**PROVIDED ENTRIES**
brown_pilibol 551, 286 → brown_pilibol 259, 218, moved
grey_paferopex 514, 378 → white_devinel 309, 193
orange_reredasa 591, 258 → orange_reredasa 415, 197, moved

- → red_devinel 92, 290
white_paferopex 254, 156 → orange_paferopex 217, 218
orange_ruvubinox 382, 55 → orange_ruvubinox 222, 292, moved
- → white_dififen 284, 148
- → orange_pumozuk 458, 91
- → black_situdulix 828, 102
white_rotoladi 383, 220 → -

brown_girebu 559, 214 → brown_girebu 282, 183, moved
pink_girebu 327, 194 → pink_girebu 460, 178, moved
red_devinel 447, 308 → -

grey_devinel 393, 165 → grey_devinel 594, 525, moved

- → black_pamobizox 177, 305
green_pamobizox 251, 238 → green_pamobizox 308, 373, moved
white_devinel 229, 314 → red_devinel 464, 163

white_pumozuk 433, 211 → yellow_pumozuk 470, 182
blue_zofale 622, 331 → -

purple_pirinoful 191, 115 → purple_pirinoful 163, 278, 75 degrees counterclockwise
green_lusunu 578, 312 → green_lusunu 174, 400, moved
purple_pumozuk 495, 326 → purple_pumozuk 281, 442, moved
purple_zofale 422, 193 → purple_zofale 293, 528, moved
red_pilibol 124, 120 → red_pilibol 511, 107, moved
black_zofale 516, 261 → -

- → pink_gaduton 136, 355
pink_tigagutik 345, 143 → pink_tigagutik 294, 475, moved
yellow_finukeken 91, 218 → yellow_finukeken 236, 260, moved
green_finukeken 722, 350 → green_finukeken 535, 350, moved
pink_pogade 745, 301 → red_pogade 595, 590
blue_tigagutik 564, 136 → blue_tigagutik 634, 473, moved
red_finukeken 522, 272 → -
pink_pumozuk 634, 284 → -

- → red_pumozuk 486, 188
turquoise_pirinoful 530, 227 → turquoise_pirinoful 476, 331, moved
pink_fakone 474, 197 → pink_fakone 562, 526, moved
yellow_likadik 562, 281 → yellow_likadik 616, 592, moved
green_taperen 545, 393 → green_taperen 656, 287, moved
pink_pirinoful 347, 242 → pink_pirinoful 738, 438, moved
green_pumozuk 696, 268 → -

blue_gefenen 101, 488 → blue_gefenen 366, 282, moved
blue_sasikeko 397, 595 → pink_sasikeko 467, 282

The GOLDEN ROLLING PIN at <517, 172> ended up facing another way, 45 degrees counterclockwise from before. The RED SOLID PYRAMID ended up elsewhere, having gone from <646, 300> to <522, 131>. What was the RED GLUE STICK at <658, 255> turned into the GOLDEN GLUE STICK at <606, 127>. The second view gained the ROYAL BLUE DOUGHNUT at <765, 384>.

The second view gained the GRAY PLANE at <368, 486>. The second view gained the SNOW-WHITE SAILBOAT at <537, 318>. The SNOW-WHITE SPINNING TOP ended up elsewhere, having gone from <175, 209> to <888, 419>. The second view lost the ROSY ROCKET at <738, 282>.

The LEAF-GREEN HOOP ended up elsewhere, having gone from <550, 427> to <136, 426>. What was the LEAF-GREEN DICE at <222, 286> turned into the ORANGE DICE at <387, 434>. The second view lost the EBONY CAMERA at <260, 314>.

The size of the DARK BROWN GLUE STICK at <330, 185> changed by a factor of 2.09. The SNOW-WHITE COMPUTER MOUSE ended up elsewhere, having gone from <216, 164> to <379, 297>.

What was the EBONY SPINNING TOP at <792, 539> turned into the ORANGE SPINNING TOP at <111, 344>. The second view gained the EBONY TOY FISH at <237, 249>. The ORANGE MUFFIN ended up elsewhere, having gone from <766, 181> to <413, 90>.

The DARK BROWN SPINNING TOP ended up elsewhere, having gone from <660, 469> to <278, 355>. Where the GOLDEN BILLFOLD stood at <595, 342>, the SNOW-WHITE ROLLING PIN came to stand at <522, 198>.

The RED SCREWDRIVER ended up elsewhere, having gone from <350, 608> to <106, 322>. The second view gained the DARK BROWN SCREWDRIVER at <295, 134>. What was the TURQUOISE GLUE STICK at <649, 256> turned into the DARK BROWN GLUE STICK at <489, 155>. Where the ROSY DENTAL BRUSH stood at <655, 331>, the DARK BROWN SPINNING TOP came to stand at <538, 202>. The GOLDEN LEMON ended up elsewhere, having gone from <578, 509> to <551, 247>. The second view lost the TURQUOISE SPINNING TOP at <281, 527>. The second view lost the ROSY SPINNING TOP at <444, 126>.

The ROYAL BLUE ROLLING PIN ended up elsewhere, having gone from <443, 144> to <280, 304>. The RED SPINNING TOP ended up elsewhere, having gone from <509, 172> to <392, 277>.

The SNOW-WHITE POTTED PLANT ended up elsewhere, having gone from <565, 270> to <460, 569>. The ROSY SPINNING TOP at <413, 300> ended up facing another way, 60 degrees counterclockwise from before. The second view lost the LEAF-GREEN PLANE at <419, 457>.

**WHAT IS NEEDED**
Within the material above, extract exactly the lines that start at the line containing "grey_paferopex 514, 378" and stop after the line containing "white_rotoladi 383, 220", and only those.

**THE COMPLETED TASK**
grey_paferopex 514, 378 → white_devinel 309, 193
orange_reredasa 591, 258 → orange_reredasa 415, 197, moved

- → red_devinel 92, 290
white_paferopex 254, 156 → orange_paferopex 217, 218
orange_ruvubinox 382, 55 → orange_ruvubinox 222, 292, moved
- → white_dififen 284, 148
- → orange_pumozuk 458, 91
- → black_situdulix 828, 102
white_rotoladi 383, 220 → -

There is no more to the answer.